▶ [INPUT DATA]
= Beginning of Section =

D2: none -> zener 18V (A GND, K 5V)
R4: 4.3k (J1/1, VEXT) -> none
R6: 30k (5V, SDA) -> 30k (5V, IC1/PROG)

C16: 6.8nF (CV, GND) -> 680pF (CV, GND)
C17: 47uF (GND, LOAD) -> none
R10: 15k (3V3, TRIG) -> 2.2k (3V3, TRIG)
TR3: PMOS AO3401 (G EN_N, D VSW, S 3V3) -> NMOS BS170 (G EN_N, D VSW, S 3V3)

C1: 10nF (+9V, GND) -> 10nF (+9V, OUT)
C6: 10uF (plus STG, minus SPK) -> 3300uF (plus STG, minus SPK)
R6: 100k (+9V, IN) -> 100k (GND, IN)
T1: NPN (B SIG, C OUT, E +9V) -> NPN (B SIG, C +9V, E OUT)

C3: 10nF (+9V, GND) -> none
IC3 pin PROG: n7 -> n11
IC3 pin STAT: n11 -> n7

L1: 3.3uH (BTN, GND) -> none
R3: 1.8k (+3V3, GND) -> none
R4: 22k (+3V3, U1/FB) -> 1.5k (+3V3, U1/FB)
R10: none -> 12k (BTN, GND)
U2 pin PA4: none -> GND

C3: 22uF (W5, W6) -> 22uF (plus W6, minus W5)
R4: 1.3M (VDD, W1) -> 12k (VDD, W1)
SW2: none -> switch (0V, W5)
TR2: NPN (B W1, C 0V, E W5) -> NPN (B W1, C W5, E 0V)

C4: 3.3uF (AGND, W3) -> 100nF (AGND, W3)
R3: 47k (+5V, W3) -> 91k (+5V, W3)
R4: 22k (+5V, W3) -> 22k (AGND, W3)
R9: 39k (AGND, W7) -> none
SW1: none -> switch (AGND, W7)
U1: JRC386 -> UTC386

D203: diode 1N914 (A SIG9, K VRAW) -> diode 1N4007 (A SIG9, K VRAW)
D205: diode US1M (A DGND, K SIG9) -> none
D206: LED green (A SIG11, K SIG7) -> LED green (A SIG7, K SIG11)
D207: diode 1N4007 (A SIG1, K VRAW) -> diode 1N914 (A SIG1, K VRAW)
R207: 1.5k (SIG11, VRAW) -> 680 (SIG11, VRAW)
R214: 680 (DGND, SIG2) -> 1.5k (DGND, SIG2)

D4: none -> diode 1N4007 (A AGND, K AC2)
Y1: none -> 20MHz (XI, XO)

= End of Section =

▶ [TASK DIRECTIONS] Find each line above that contains "DGND", and copy those lines.

▶ [OUTPUT FOR THIS TASK]
D205: diode US1M (A DGND, K SIG9) -> none
R214: 680 (DGND, SIG2) -> 1.5k (DGND, SIG2)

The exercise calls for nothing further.